-- START OF Records supplied --

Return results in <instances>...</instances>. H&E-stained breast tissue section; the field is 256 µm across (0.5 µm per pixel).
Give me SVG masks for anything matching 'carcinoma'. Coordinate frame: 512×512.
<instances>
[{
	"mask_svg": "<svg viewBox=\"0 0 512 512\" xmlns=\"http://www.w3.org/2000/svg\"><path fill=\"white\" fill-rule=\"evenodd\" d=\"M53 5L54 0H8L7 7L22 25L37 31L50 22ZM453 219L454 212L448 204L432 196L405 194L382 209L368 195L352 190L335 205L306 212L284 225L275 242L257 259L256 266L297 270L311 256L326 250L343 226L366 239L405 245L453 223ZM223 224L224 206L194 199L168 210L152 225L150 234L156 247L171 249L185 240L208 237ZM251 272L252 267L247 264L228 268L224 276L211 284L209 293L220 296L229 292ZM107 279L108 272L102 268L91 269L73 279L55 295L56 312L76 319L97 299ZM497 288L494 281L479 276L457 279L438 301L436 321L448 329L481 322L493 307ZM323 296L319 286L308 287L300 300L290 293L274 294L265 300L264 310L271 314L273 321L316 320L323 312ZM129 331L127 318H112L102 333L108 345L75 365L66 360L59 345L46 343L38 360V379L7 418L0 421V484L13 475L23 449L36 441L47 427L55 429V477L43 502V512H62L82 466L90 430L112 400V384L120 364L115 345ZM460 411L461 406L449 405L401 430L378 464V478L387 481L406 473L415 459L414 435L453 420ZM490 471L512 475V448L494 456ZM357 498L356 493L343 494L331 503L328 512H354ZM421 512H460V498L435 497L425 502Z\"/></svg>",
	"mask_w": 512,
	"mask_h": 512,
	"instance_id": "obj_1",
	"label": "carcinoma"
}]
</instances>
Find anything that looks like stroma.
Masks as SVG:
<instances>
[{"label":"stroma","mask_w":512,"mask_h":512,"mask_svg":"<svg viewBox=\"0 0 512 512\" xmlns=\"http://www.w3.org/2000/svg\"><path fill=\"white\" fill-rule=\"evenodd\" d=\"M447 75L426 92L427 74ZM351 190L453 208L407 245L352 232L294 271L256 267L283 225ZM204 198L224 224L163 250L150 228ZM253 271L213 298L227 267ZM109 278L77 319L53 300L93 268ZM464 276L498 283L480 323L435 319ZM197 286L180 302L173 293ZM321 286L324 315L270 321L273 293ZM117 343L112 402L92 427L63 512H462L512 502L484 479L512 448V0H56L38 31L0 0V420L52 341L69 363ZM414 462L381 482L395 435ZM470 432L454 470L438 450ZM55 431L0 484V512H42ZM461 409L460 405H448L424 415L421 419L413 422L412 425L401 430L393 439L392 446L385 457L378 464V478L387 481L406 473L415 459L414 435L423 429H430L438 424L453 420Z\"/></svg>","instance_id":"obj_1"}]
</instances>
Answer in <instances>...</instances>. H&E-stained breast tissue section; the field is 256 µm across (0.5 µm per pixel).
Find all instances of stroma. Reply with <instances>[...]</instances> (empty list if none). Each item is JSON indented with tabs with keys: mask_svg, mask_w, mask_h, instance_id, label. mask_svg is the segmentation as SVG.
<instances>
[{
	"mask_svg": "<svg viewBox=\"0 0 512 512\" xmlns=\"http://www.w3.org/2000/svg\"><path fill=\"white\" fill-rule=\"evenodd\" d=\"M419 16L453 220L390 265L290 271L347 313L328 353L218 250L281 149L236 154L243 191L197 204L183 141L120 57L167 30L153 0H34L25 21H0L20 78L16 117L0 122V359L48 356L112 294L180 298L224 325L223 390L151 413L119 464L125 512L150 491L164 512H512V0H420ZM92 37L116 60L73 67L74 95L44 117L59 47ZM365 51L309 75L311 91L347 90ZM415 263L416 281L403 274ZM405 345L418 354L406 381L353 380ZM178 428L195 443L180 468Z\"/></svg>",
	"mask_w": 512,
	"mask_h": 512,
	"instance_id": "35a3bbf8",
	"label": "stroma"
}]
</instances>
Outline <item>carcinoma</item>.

-- END OF Records supplied --
-- START OF Records supplied --

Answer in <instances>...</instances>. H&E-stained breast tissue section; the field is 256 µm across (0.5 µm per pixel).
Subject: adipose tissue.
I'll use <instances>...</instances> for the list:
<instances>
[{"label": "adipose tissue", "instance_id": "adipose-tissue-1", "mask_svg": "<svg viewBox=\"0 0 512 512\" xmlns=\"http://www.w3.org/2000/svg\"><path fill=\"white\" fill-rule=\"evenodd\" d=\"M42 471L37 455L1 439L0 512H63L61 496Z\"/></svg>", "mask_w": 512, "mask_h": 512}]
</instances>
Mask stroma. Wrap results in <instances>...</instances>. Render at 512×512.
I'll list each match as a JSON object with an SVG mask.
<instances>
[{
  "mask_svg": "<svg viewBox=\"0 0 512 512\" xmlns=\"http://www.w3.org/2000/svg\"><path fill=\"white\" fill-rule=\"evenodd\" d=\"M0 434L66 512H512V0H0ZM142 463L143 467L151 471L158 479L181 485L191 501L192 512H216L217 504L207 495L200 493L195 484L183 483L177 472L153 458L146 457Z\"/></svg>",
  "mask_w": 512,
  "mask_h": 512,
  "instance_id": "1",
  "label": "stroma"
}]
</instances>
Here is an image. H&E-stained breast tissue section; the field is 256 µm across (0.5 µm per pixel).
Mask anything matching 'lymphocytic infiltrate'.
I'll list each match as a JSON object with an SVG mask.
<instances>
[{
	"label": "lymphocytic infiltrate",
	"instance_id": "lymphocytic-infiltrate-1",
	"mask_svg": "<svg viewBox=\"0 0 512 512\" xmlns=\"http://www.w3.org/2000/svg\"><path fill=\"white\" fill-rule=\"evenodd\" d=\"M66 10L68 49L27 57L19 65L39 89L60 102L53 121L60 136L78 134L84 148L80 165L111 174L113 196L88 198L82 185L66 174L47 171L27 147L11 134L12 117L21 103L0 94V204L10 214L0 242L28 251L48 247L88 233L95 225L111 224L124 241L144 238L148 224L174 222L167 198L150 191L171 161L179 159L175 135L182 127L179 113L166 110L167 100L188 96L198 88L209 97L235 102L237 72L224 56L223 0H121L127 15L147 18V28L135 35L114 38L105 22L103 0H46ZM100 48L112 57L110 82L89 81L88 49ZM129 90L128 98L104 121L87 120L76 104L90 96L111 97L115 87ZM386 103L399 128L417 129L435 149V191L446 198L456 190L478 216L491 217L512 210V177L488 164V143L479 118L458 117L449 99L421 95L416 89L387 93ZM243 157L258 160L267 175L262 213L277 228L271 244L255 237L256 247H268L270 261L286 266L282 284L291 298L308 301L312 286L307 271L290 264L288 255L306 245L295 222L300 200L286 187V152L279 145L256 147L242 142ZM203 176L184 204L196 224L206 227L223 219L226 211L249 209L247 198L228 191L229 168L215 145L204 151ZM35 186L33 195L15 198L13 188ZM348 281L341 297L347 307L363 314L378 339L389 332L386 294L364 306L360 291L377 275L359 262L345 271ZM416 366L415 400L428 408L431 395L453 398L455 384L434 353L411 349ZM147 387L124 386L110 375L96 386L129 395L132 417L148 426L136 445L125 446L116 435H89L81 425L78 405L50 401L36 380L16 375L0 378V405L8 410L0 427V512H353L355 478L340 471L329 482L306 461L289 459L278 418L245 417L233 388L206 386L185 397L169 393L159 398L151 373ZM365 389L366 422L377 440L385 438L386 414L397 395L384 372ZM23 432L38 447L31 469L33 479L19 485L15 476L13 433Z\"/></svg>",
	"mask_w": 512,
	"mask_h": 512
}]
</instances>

-- END OF Records supplied --
-- START OF Records supplied --

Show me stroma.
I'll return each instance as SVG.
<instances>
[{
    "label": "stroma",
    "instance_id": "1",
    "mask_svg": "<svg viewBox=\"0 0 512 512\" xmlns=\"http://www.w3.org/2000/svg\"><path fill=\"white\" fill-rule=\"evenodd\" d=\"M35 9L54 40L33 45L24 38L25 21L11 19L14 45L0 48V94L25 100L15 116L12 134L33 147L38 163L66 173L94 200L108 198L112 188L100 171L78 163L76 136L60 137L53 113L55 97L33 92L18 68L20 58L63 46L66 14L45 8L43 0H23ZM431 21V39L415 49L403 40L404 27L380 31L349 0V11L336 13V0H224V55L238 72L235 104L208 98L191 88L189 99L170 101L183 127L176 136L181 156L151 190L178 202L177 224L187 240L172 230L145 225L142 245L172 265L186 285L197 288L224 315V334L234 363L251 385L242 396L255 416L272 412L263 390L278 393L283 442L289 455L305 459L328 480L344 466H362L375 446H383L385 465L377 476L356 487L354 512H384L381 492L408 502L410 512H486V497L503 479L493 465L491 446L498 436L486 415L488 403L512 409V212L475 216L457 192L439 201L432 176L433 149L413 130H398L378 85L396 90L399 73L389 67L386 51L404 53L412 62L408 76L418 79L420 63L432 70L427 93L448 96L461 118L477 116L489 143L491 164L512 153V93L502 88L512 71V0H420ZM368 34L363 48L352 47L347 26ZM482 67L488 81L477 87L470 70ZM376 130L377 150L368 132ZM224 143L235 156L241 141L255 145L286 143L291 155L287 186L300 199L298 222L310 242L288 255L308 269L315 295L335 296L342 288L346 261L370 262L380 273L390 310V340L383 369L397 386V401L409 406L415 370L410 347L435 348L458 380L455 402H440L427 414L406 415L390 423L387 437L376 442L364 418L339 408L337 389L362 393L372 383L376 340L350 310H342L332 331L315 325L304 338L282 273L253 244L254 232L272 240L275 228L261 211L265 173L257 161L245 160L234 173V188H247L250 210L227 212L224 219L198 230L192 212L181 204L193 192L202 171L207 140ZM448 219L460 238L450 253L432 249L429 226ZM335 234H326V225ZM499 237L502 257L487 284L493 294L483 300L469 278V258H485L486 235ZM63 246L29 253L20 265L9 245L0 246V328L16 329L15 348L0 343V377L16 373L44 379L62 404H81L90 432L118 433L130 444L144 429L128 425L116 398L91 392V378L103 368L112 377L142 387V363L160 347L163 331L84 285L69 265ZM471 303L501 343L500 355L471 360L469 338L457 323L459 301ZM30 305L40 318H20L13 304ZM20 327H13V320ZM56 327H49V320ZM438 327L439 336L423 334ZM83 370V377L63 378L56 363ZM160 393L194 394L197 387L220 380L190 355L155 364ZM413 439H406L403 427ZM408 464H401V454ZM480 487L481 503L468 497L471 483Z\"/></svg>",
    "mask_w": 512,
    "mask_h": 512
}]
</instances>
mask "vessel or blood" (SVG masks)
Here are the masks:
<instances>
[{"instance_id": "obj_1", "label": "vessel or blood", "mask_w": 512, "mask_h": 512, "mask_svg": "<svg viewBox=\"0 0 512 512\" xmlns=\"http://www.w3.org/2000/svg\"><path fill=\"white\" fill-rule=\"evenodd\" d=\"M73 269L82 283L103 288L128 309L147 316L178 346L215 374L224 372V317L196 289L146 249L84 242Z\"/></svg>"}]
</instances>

-- END OF Records supplied --

Exercise aim: Count every line in the entries above where the word "stained" appears; respond with the number alone.

Full output: 4